* Task description: Copy the data that follows exactly, and include none of its images.

----- Data listing -----

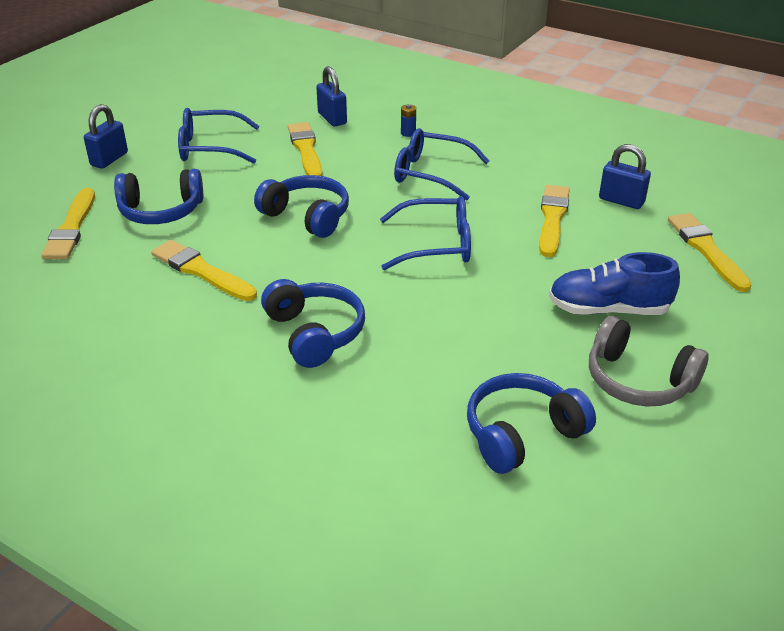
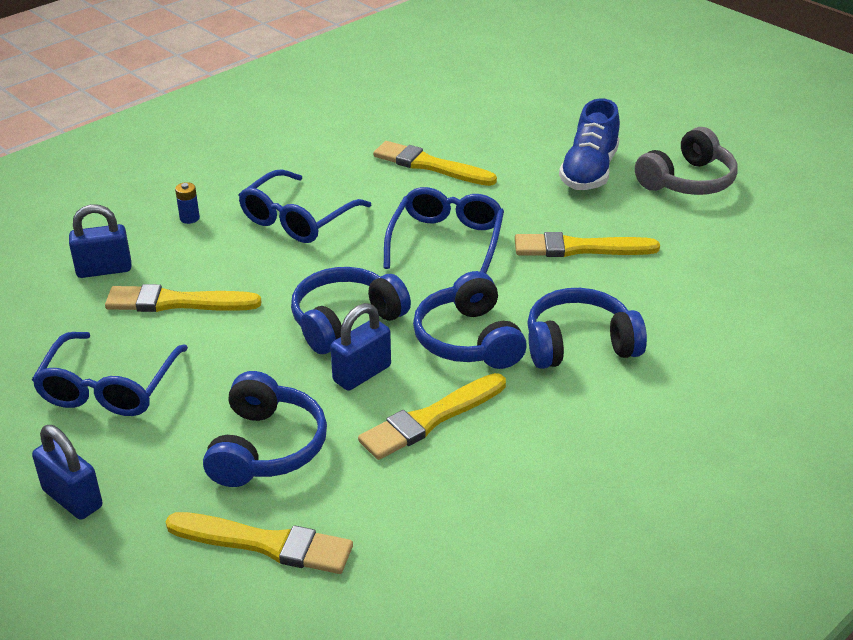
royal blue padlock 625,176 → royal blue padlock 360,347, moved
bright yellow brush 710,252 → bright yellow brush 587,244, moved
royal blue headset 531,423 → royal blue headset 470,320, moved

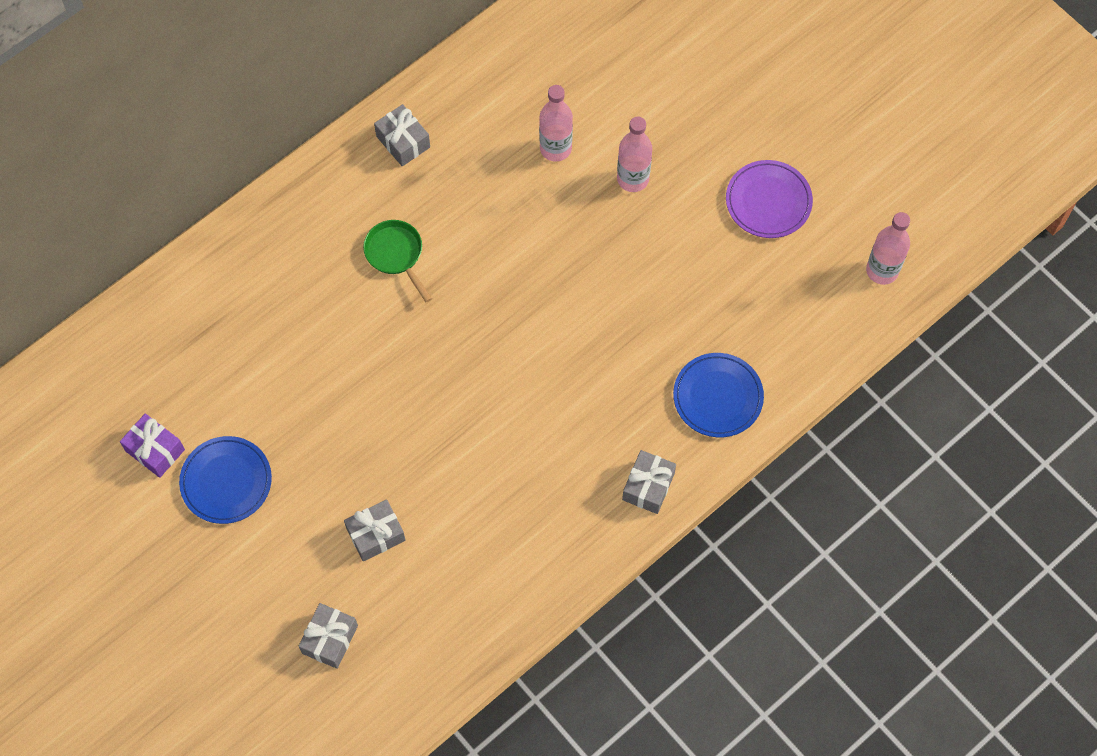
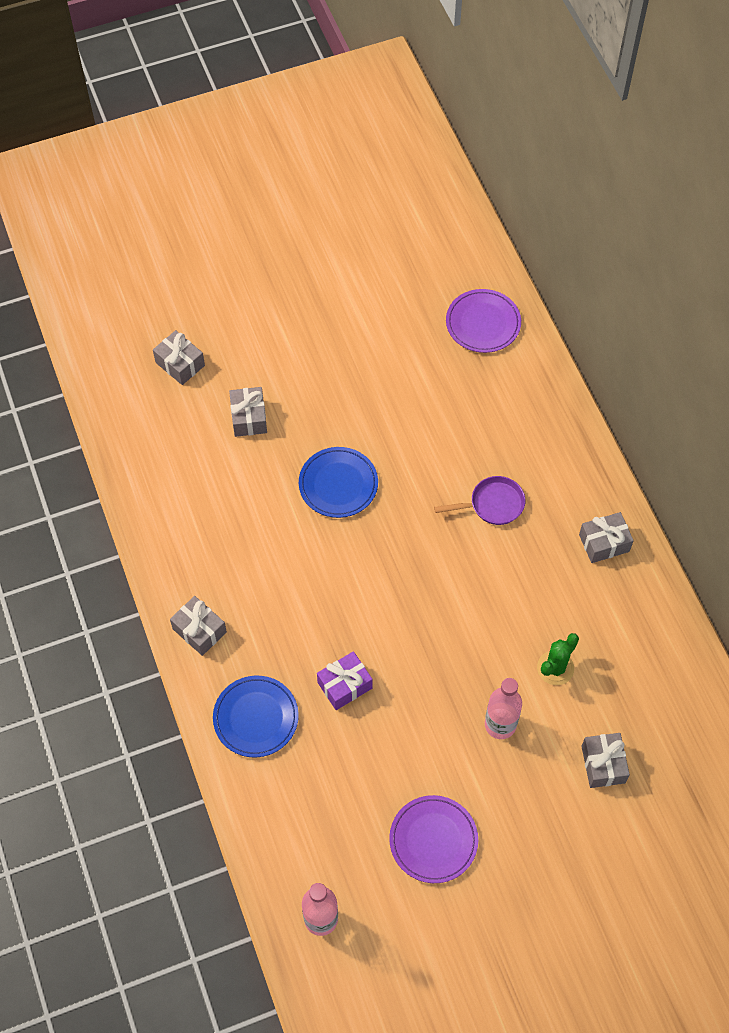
rose-pink flask 556,123 → leaf-green saguaro cactus 558,659
leaf-green skillet 397,261 → royal purple skillet 479,500
royal purple present 152,446 → royal purple present 345,680, moved
royal blue plate 225,480 → royal blue plate 338,482, moved
- → royal purple plate 483,321
- → gray present 605,760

-----

* Answer section:
royal blue padlock 625,176 → royal blue padlock 360,347, moved
bright yellow brush 710,252 → bright yellow brush 587,244, moved
royal blue headset 531,423 → royal blue headset 470,320, moved

rose-pink flask 556,123 → leaf-green saguaro cactus 558,659
leaf-green skillet 397,261 → royal purple skillet 479,500
royal purple present 152,446 → royal purple present 345,680, moved
royal blue plate 225,480 → royal blue plate 338,482, moved
- → royal purple plate 483,321
- → gray present 605,760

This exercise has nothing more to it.